Filter the data for "schottky" and copy matching lines.

— AVAILABLE DATA —
########################################
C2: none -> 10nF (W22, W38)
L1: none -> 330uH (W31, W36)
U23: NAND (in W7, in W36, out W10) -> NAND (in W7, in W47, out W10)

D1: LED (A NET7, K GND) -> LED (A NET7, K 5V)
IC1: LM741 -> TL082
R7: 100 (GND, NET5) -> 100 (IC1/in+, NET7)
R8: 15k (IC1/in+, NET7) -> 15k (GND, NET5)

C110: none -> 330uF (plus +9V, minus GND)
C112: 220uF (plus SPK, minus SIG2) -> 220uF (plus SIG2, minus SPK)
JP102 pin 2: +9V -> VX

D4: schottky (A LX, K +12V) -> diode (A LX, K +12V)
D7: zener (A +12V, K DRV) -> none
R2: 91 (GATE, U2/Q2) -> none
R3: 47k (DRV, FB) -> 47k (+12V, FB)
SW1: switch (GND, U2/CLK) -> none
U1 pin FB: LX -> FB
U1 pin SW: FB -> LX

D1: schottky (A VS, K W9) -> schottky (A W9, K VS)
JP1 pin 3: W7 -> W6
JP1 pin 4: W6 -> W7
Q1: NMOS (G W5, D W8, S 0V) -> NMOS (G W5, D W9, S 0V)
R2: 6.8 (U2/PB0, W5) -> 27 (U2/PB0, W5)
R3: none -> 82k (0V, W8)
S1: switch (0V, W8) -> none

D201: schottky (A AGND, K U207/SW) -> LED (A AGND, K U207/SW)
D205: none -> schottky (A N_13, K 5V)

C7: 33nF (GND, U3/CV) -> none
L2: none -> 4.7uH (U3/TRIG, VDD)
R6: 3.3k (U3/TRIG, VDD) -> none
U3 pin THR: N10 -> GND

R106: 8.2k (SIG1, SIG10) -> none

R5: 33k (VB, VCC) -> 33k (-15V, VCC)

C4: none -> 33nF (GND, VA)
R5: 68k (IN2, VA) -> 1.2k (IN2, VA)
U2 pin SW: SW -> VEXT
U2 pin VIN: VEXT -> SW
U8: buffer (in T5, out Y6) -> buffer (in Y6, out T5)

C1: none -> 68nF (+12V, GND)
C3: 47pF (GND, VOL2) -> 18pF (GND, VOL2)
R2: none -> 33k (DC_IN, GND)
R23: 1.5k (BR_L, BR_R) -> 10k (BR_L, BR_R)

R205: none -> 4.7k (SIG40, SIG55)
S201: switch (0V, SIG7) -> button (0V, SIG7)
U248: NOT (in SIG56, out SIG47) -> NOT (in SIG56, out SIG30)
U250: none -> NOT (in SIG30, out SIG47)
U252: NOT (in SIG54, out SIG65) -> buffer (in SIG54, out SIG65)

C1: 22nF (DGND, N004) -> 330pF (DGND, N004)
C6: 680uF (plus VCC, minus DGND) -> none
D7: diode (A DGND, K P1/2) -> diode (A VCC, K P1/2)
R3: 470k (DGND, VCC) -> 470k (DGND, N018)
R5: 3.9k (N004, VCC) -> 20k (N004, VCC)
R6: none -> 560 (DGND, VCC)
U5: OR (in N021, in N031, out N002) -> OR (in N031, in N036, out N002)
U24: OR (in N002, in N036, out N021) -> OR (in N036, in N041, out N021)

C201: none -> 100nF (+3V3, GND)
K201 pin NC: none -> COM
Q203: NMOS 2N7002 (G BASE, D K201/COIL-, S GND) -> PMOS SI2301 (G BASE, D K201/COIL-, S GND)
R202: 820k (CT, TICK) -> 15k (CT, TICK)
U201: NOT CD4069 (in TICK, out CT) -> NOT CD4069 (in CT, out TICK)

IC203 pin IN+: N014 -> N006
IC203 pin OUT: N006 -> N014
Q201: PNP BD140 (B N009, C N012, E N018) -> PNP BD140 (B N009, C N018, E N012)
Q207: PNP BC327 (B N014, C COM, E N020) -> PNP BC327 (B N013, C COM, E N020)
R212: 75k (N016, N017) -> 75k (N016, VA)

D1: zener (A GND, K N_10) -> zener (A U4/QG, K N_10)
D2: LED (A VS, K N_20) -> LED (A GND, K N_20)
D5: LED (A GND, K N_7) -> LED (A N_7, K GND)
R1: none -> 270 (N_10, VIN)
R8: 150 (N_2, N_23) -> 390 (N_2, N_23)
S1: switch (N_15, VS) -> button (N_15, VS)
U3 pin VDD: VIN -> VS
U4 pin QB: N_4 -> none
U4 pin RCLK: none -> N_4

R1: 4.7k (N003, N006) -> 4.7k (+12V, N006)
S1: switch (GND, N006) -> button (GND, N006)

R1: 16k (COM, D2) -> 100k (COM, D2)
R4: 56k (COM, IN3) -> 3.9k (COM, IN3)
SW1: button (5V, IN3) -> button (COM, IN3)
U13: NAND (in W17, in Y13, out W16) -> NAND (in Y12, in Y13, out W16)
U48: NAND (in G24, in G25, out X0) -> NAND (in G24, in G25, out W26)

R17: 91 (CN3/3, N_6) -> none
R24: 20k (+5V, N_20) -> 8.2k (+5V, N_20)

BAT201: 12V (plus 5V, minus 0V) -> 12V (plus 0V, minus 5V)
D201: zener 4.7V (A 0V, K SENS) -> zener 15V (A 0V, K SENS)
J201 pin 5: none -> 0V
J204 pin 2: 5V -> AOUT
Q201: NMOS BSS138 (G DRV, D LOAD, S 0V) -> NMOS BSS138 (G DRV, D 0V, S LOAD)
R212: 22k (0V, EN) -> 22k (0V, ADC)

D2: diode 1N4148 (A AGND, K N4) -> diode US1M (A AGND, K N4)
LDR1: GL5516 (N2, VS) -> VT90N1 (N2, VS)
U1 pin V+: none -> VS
########################################
— EXERCISE OUTPUT —
D4: schottky (A LX, K +12V) -> diode (A LX, K +12V)
D1: schottky (A VS, K W9) -> schottky (A W9, K VS)
D201: schottky (A AGND, K U207/SW) -> LED (A AGND, K U207/SW)
D205: none -> schottky (A N_13, K 5V)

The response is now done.